### ASSIGNMENT
Could you repeat exactly the lines below, from the line containing "J101 pin 1: +3V3 -> AGND" through the last one, both included, while leaving out any pictures?

Recorded data
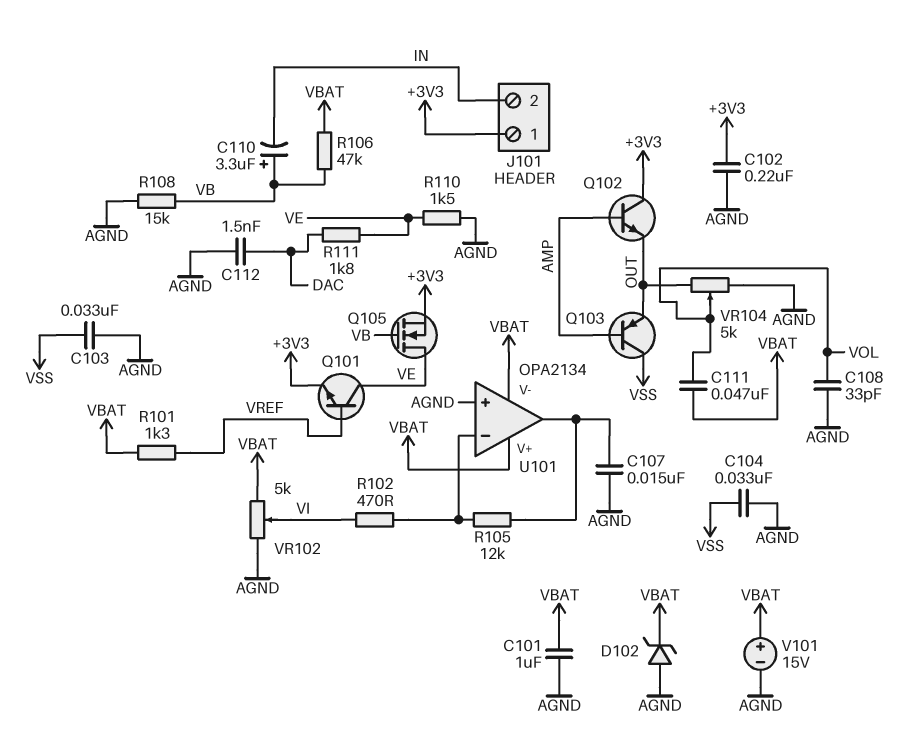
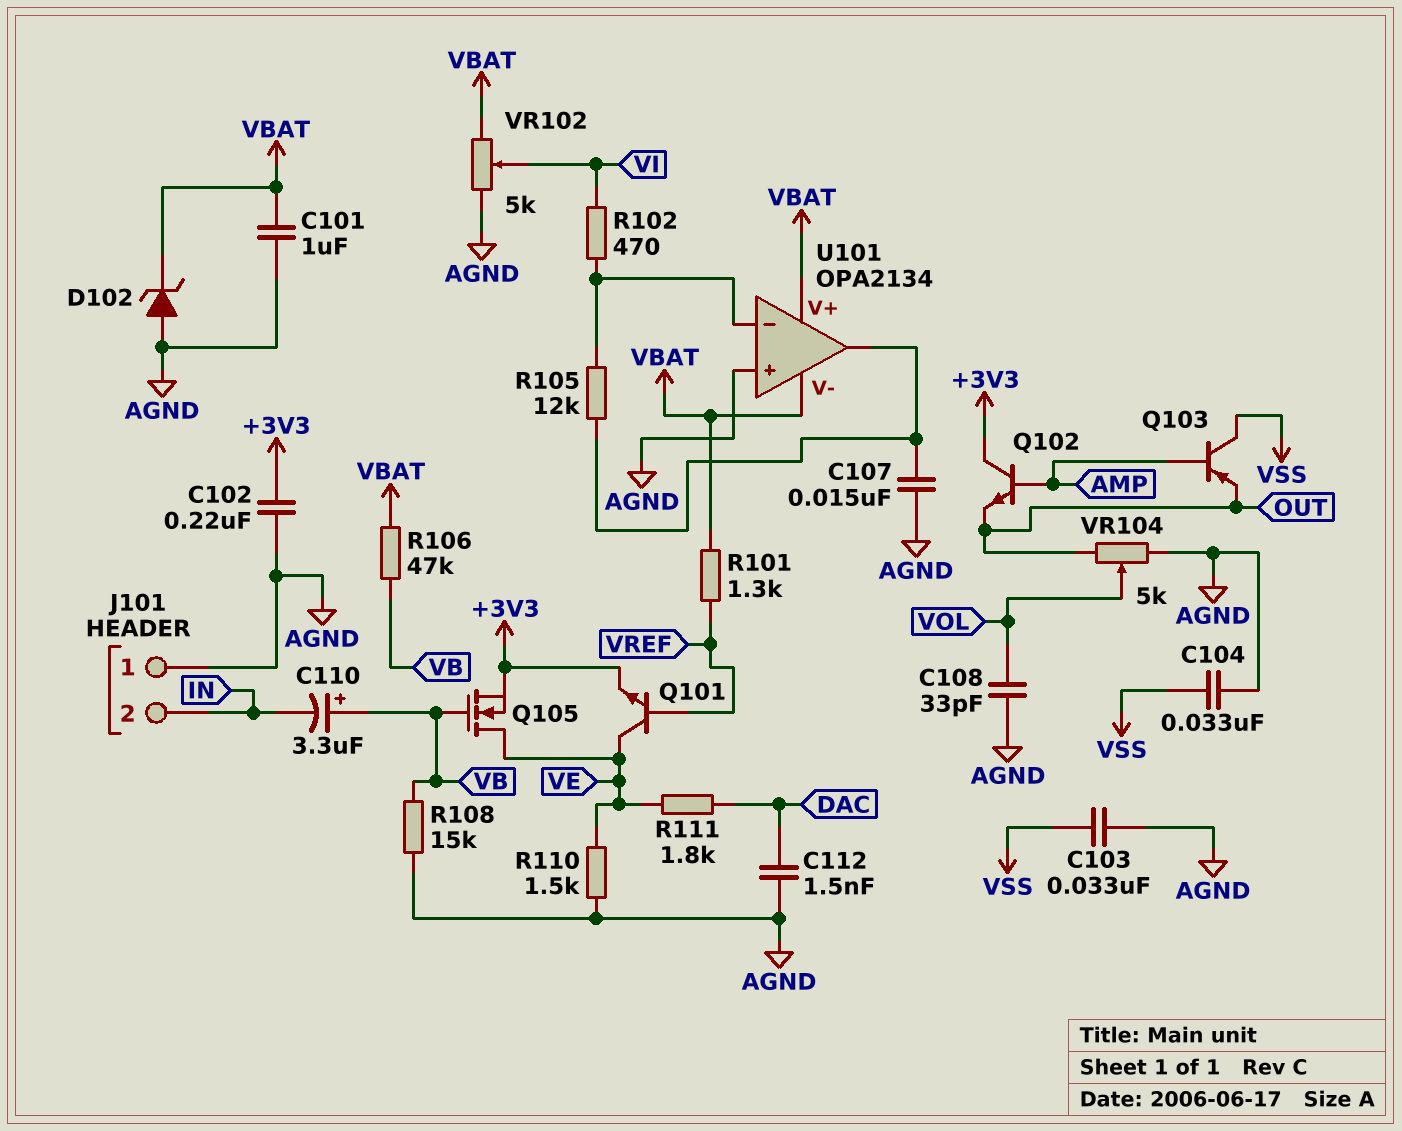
C111: 47nF (VBAT, VOL) -> none
J101 pin 1: +3V3 -> AGND
V101: 15V (plus VBAT, minus AGND) -> none

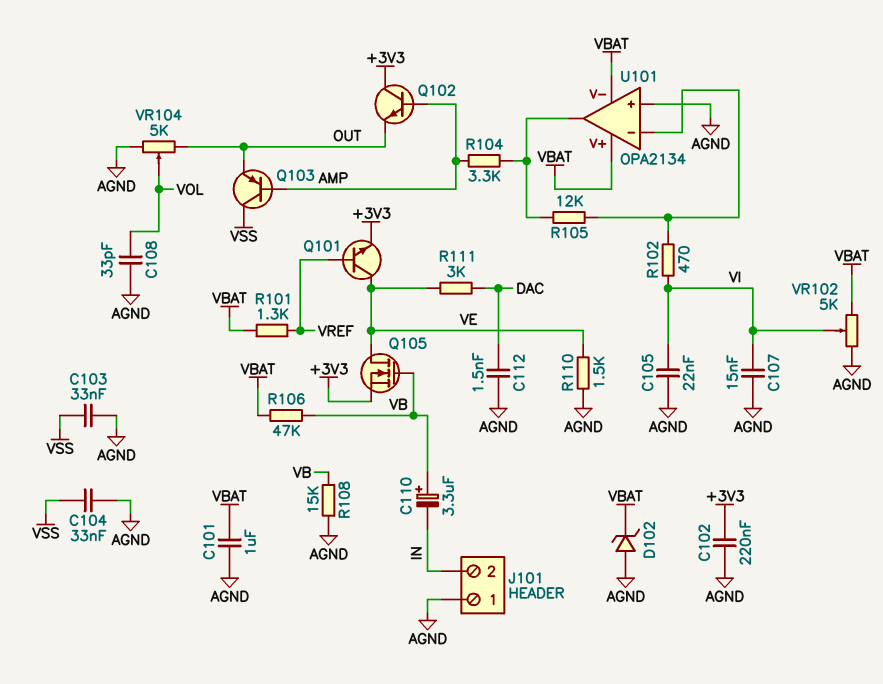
C105: none -> 22nF (AGND, VI)
C107: 15nF (AGND, U101/out) -> 15nF (AGND, VI)
R104: none -> 3.3k (AMP, U101/out)
R111: 1.8k (DAC, VE) -> 3k (DAC, VE)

### SOLUTION FOR THIS TASK
J101 pin 1: +3V3 -> AGND
V101: 15V (plus VBAT, minus AGND) -> none

C105: none -> 22nF (AGND, VI)
C107: 15nF (AGND, U101/out) -> 15nF (AGND, VI)
R104: none -> 3.3k (AMP, U101/out)
R111: 1.8k (DAC, VE) -> 3k (DAC, VE)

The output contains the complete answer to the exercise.